TASK INSTRUCTIONS —
Print the data below exactly, but only the lines from the one containing "cyan brick E1:F2" down to the one containing "cyan brick G10", inclusive.

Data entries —
Content starts

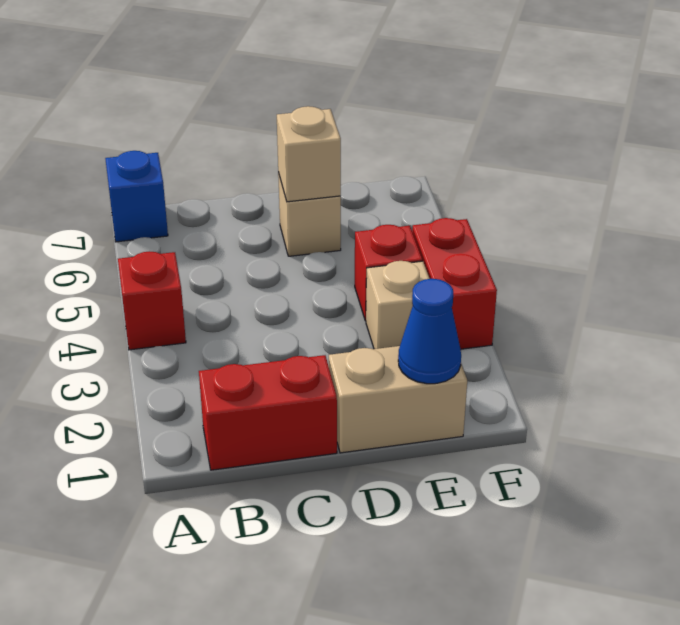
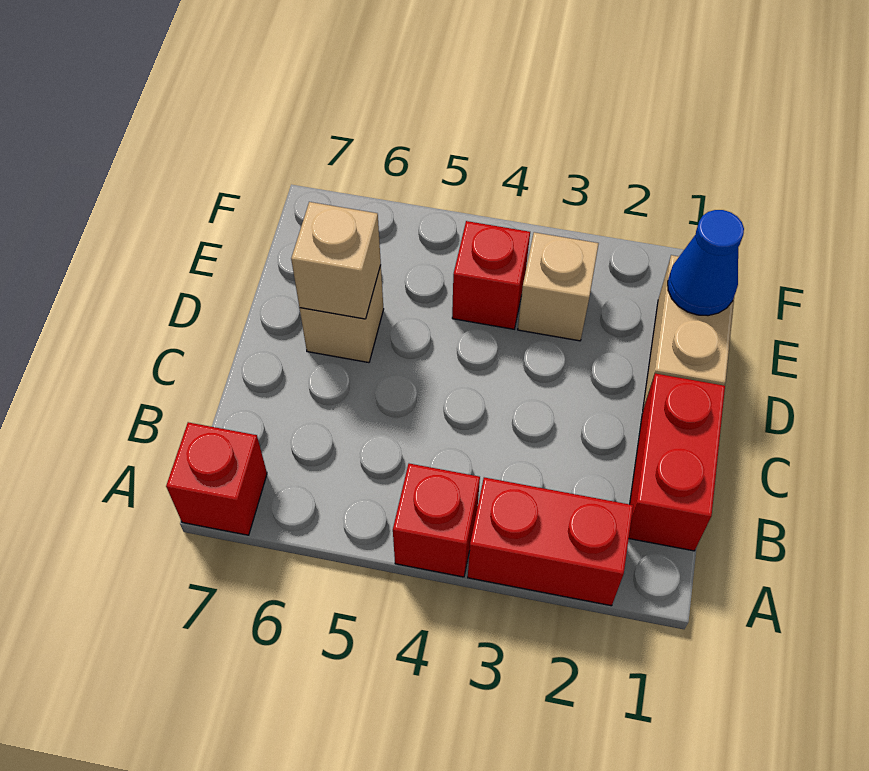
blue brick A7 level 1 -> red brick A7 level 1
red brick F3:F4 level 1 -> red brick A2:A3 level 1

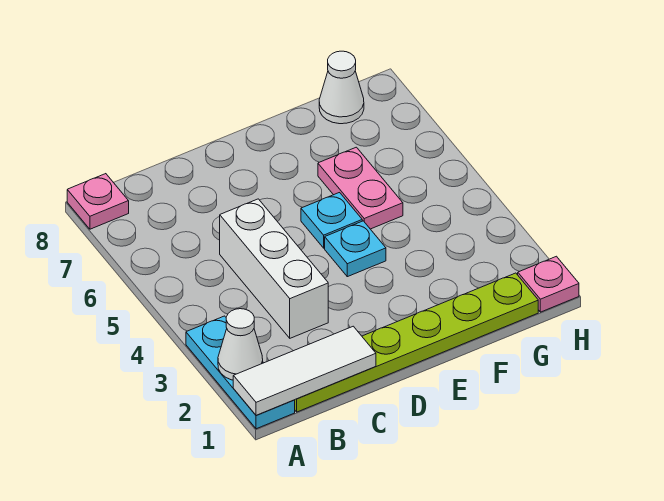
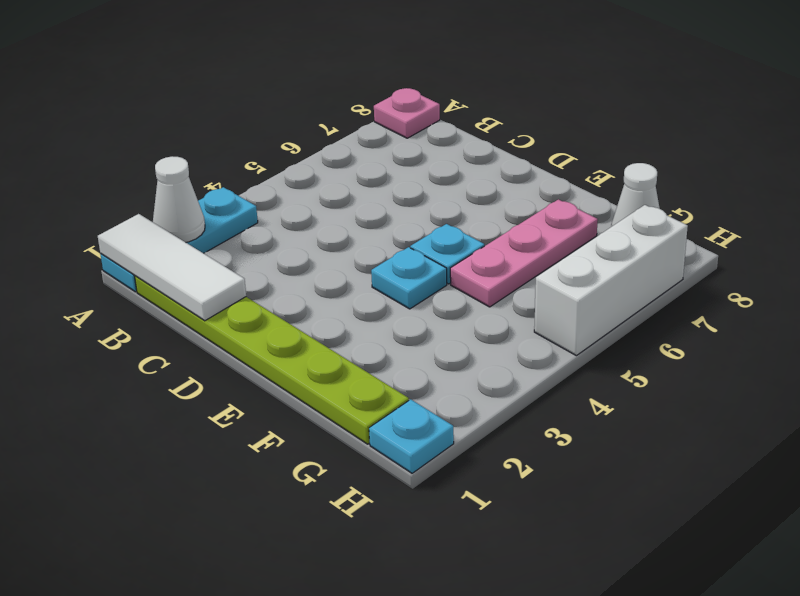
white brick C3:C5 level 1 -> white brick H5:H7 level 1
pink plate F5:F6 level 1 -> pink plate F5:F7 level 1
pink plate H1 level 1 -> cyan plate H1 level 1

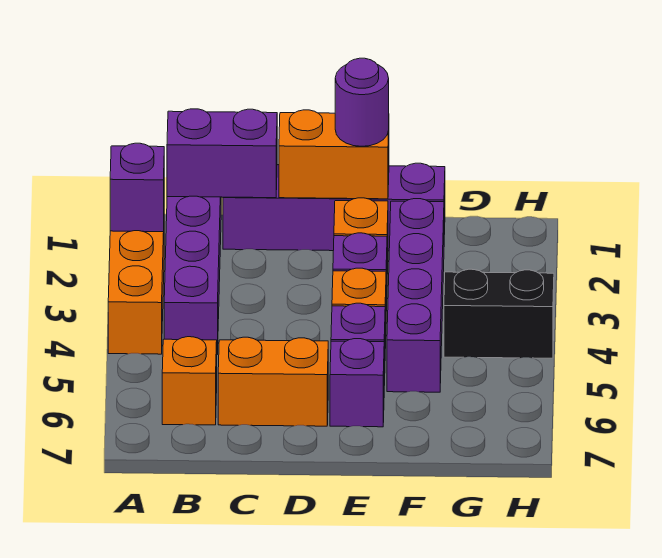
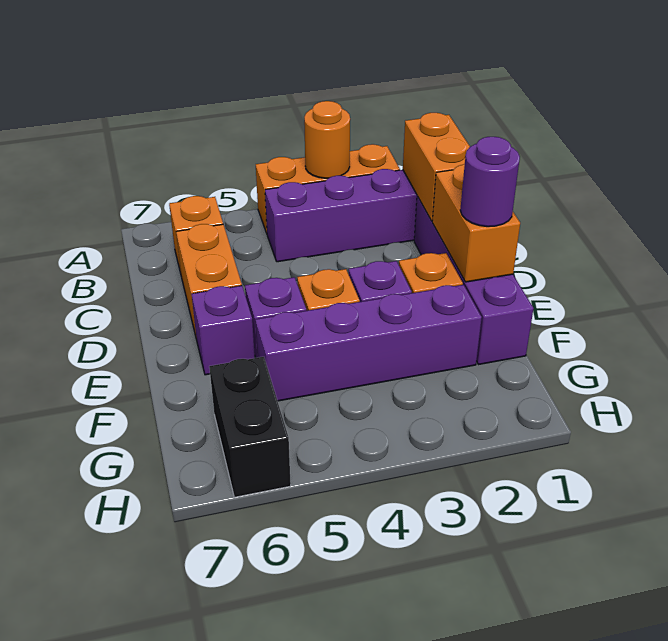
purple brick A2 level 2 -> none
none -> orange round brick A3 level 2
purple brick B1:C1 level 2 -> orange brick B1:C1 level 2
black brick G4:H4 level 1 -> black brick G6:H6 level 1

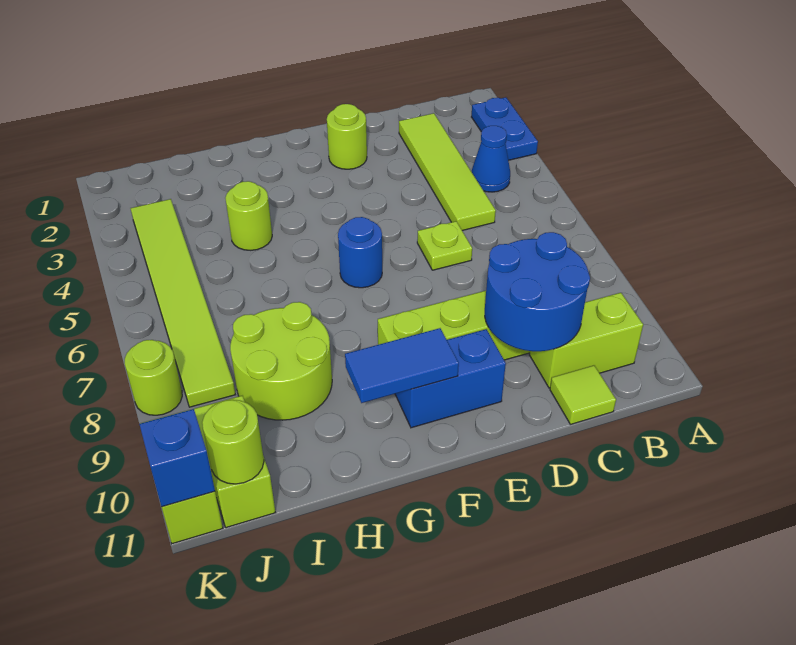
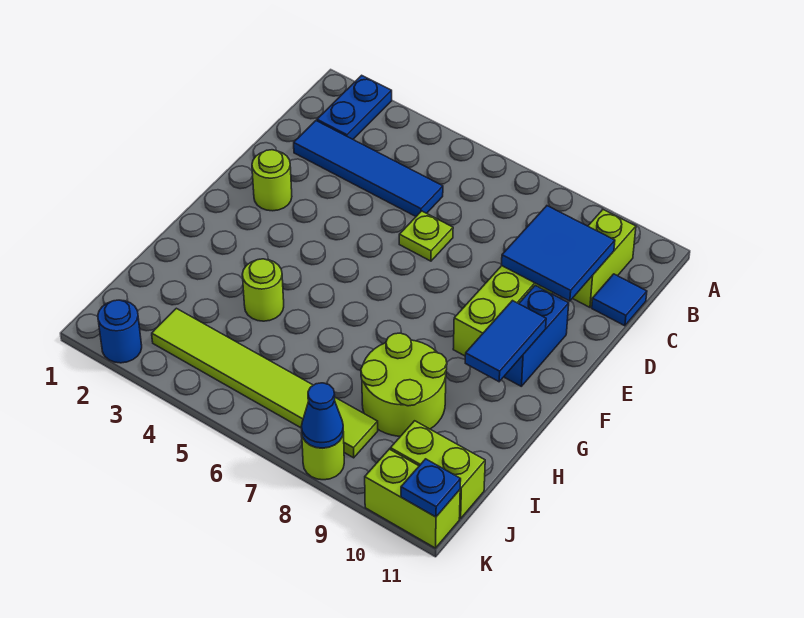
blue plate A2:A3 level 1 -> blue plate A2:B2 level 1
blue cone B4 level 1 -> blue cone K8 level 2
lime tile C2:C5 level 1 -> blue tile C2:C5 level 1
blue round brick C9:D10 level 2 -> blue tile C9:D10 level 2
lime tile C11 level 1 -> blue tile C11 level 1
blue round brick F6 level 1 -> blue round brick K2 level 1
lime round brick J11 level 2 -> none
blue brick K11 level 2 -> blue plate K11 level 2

Content ends
Content starts

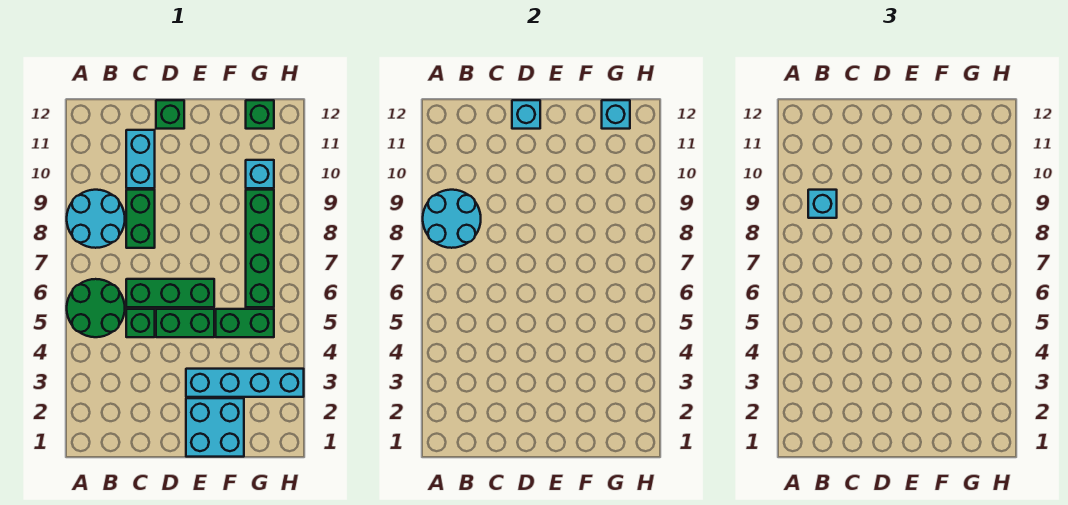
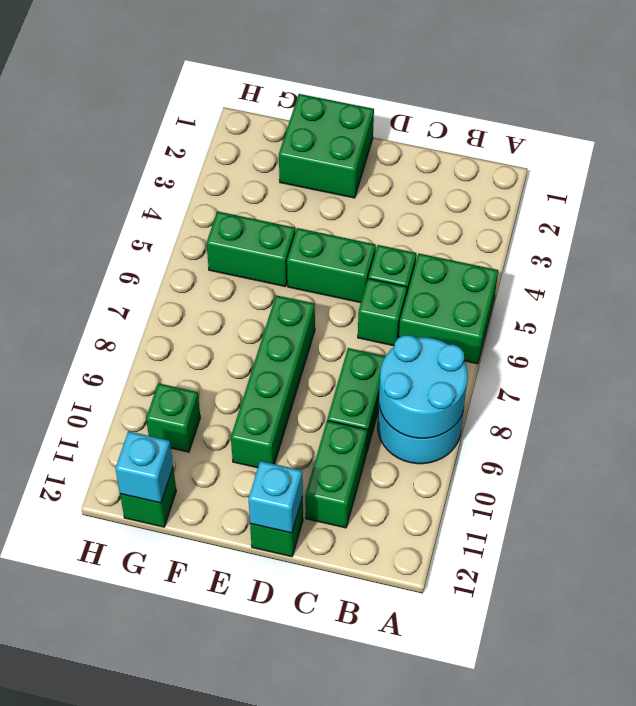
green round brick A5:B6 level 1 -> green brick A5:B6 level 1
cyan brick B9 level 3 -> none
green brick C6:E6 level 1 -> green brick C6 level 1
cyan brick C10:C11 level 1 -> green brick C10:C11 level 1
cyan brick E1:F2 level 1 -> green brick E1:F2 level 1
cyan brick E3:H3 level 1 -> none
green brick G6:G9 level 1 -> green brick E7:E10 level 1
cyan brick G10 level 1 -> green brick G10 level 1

Content ends
Content starts

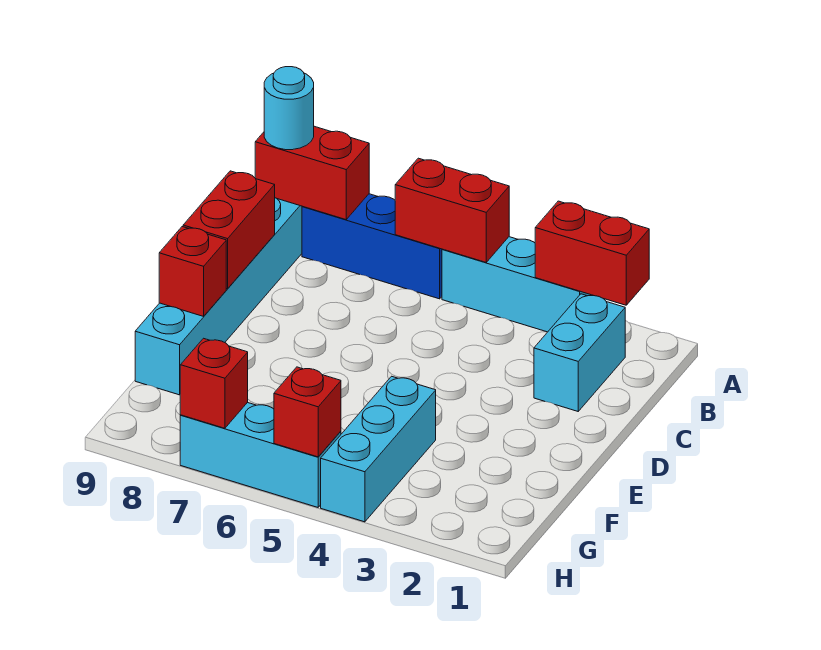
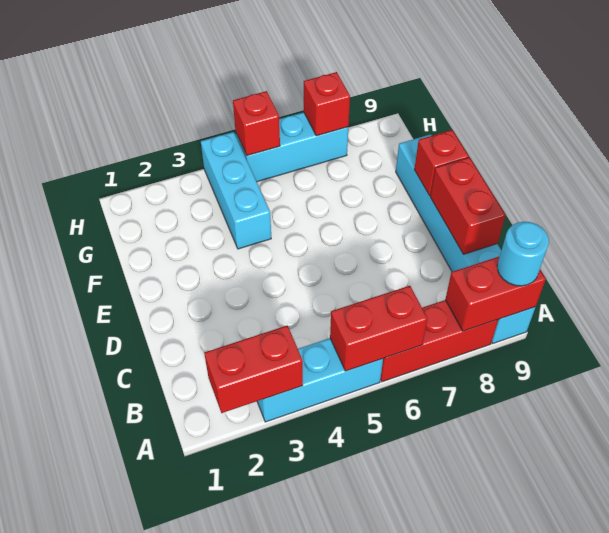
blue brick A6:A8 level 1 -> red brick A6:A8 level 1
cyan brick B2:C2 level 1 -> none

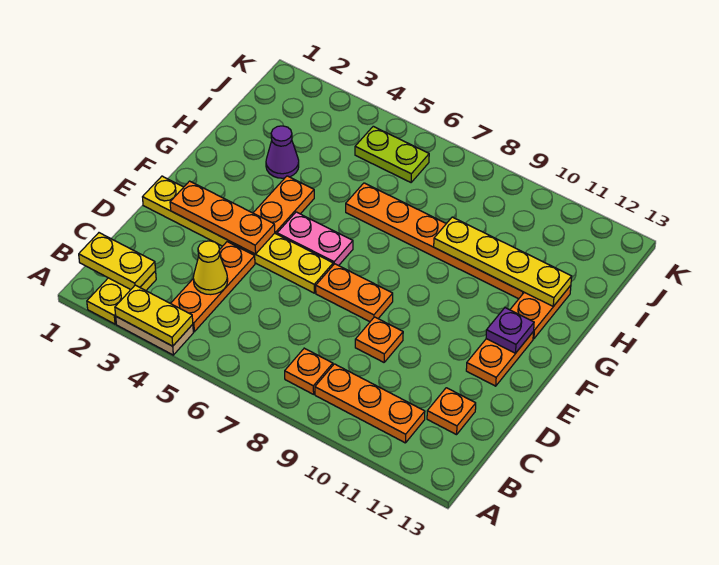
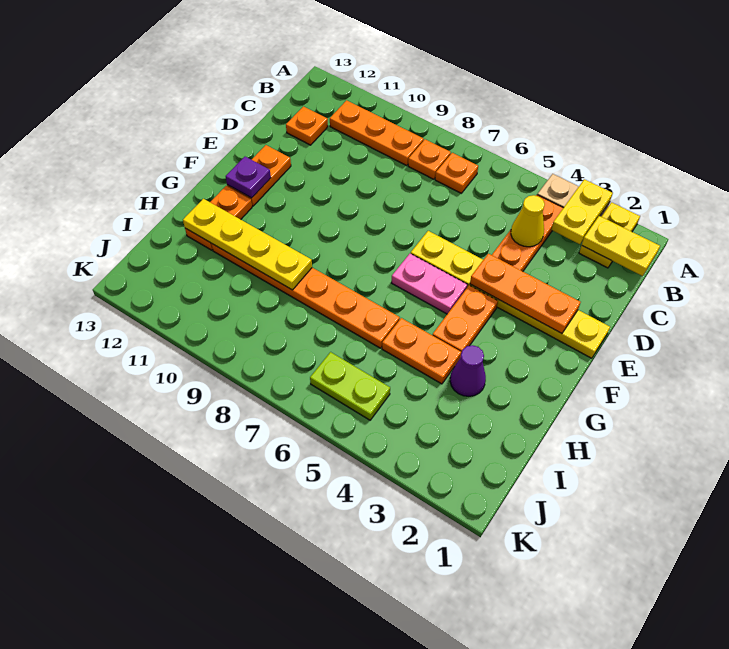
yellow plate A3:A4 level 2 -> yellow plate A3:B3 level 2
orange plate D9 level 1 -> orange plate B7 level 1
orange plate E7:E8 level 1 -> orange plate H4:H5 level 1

Content ends

RESPONSE —
cyan brick E1:F2 level 1 -> green brick E1:F2 level 1
cyan brick E3:H3 level 1 -> none
green brick G6:G9 level 1 -> green brick E7:E10 level 1
cyan brick G10 level 1 -> green brick G10 level 1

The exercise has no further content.